**Directions**: Which lines of the records contain the word "AGND"? Copy each one.

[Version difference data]
------------------------------------

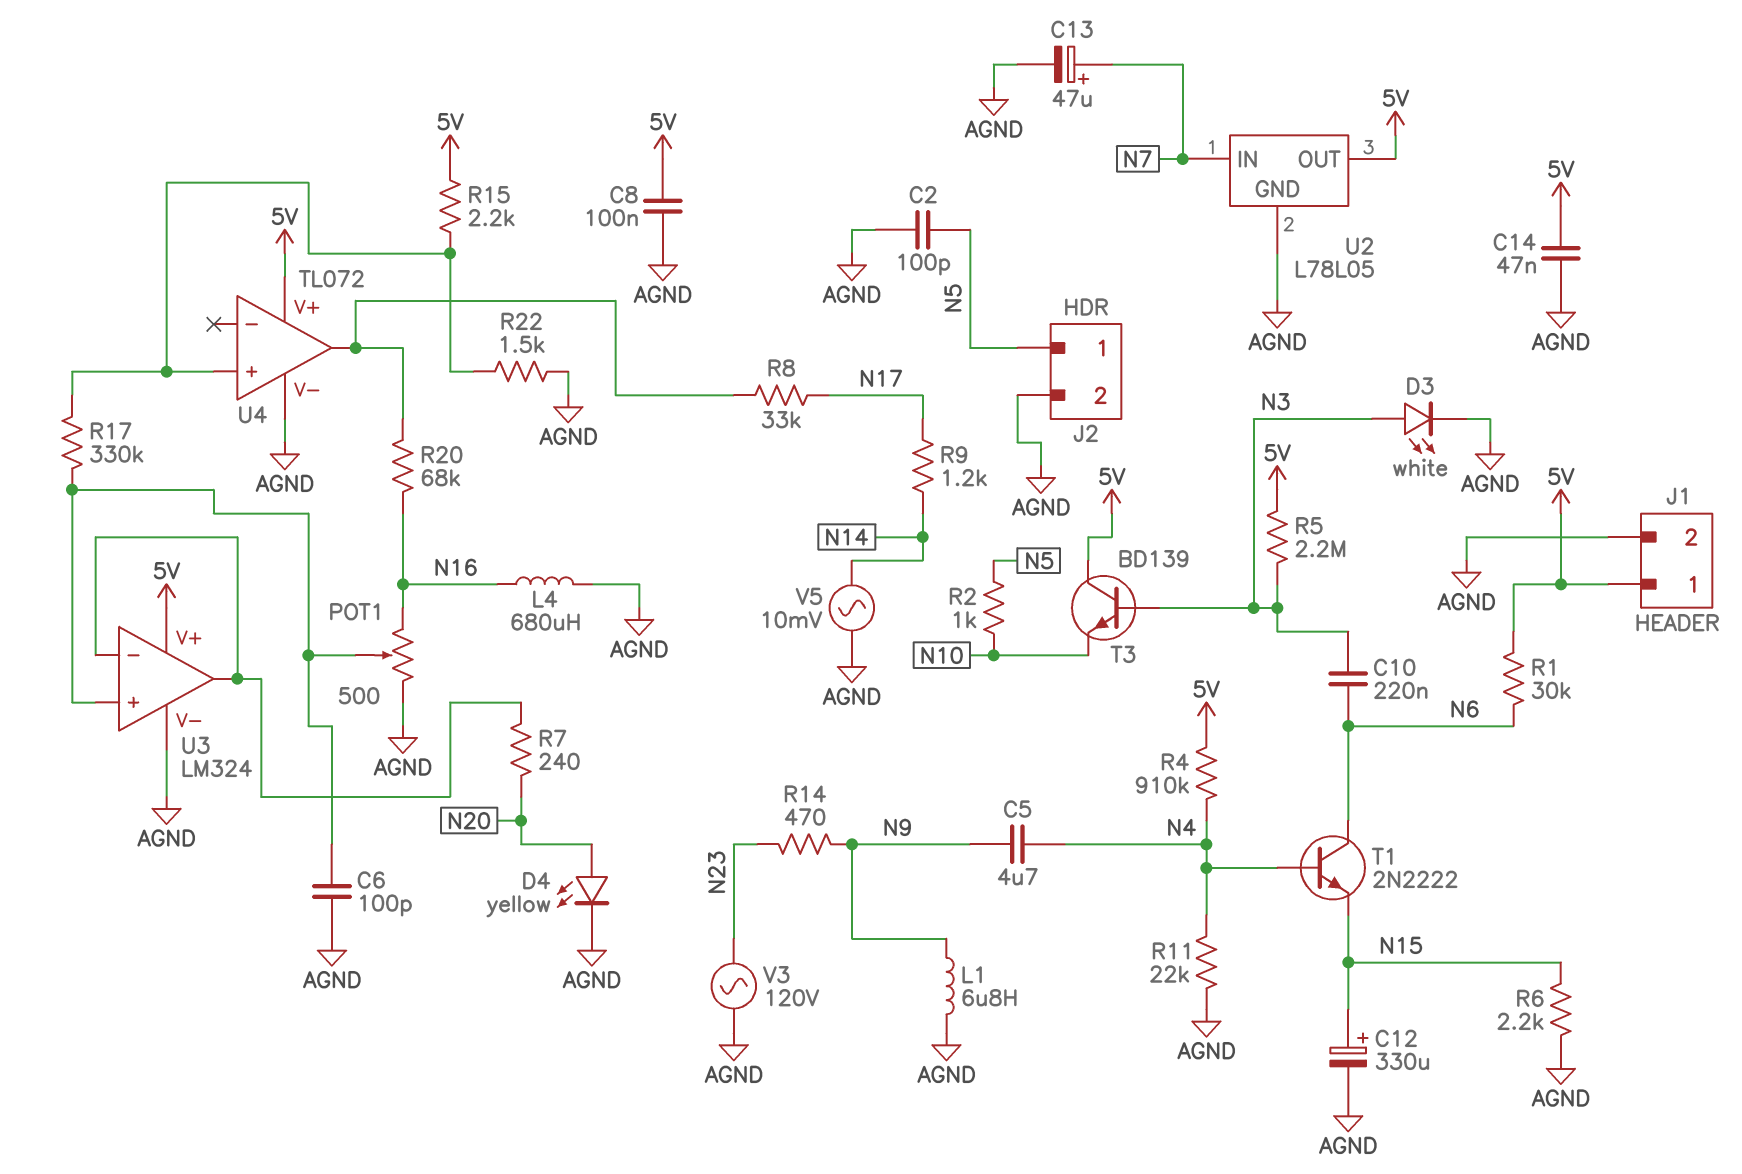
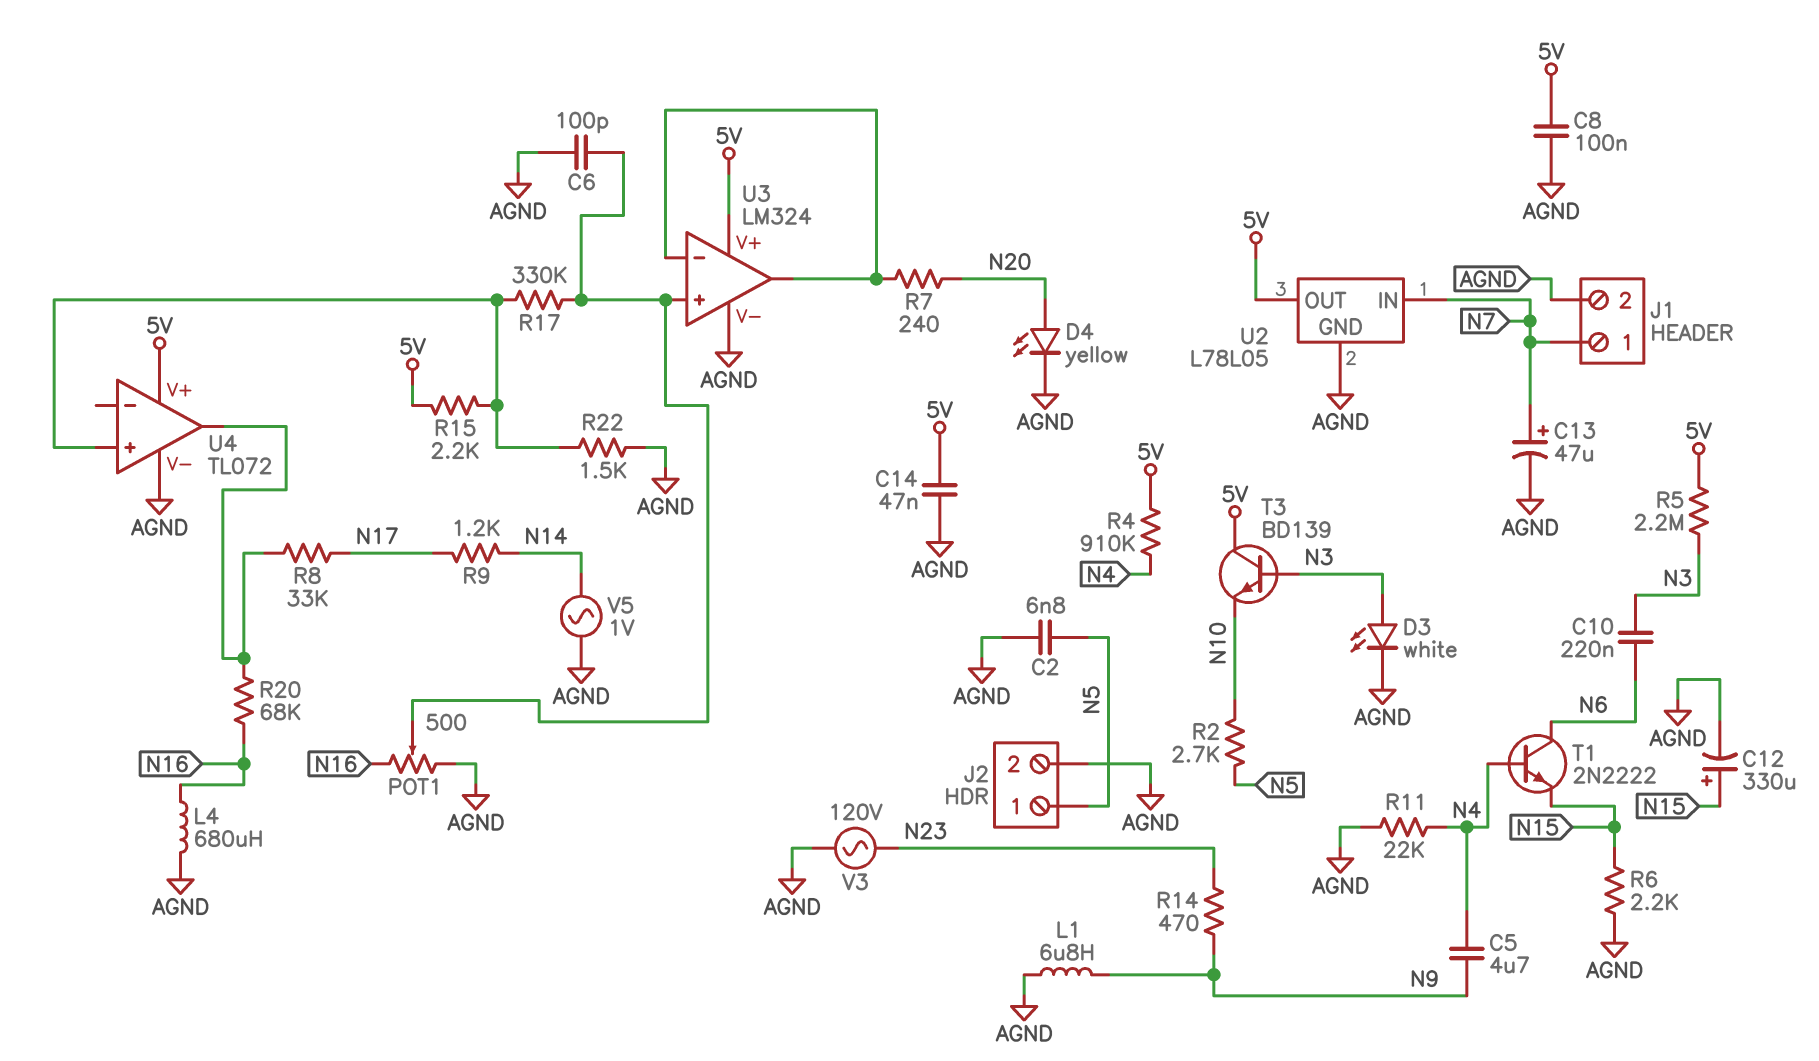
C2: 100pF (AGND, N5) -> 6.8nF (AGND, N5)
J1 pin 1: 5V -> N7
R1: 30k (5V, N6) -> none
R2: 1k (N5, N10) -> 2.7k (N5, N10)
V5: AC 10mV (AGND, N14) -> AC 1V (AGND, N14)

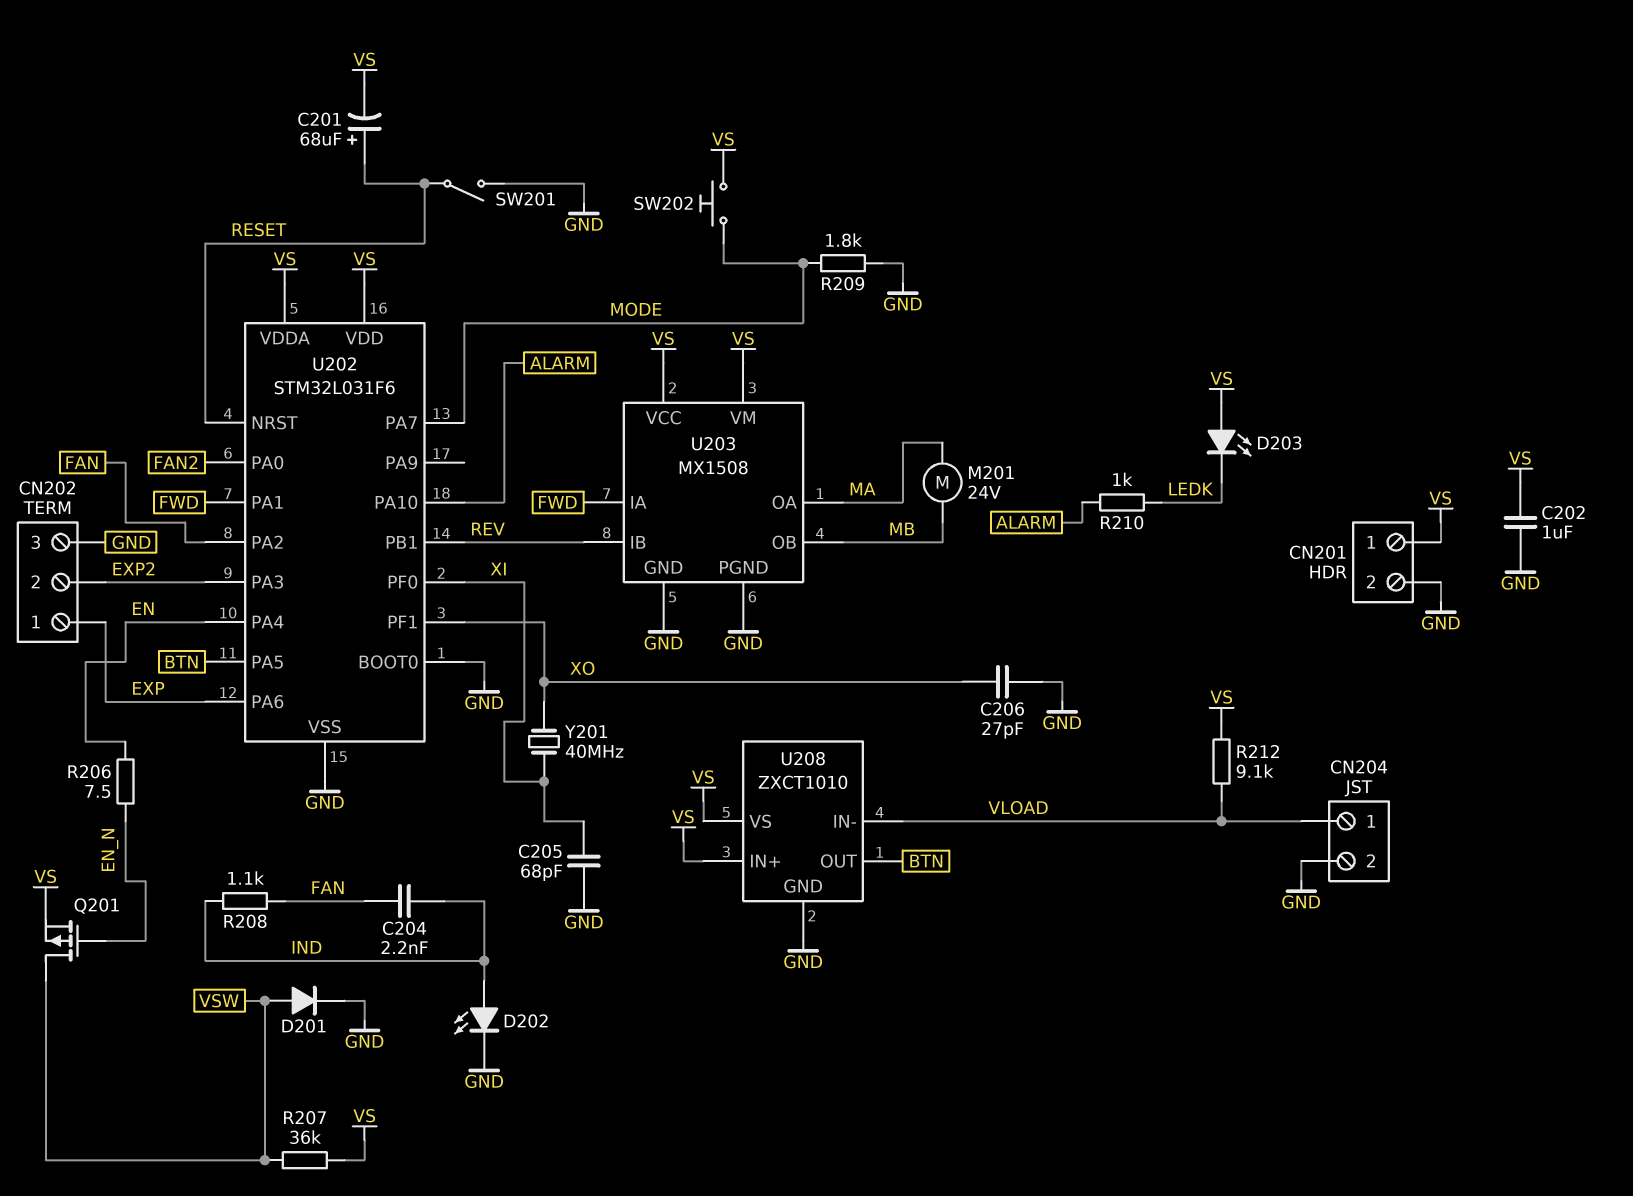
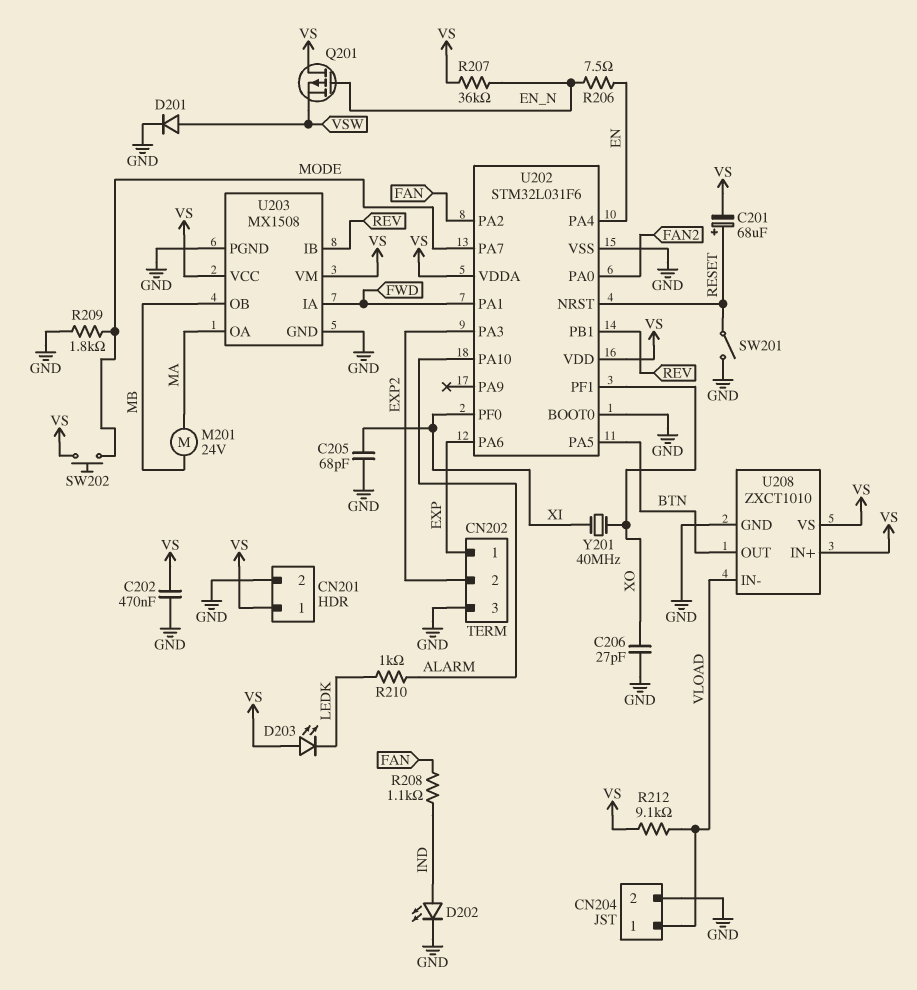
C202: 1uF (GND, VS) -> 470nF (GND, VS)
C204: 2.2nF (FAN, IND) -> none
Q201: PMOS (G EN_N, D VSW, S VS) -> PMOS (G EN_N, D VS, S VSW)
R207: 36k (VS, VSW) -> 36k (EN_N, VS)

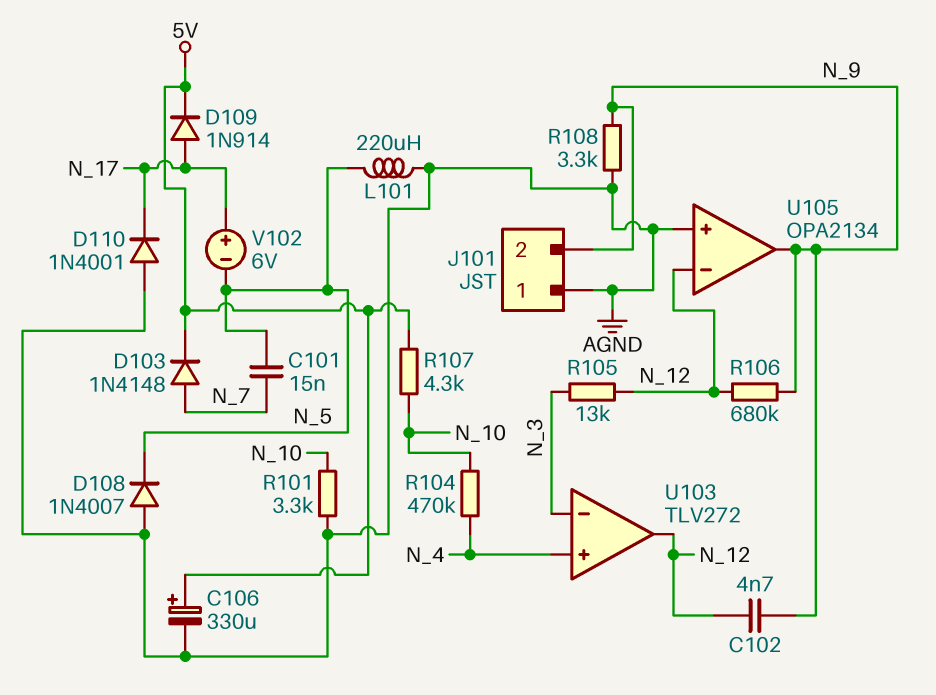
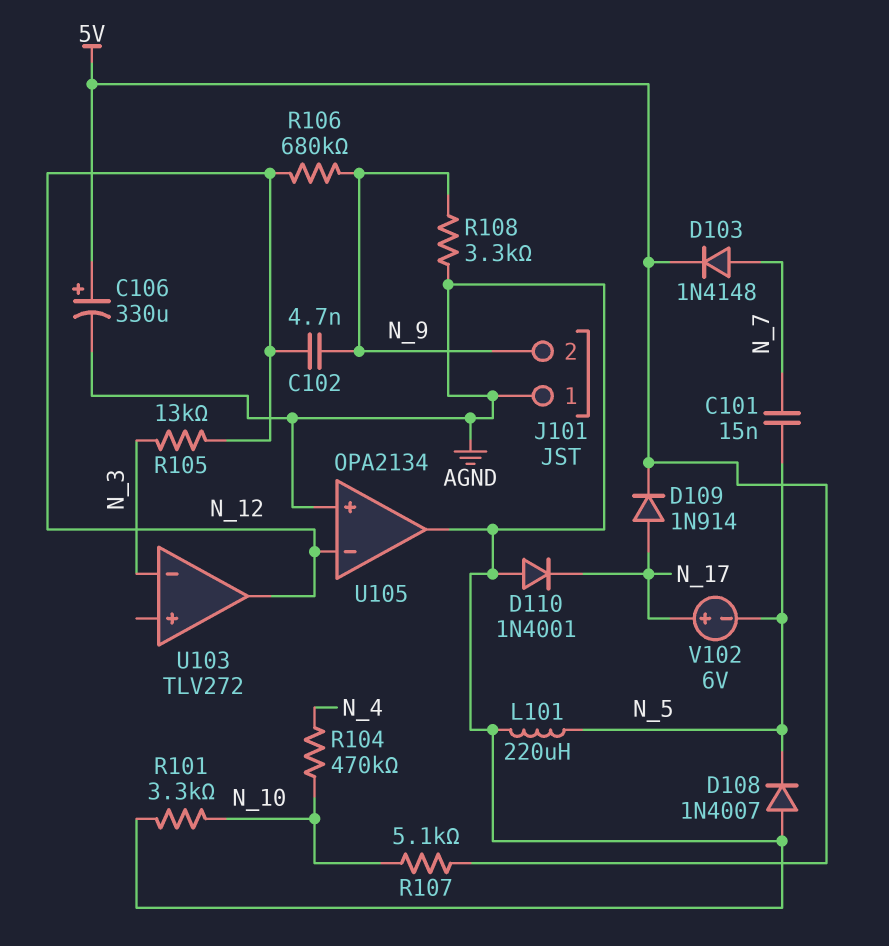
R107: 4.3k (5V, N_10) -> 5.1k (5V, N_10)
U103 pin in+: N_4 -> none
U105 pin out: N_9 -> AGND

------------------------------------

**Written answer**:
C2: 100pF (AGND, N5) -> 6.8nF (AGND, N5)
V5: AC 10mV (AGND, N14) -> AC 1V (AGND, N14)
U105 pin out: N_9 -> AGND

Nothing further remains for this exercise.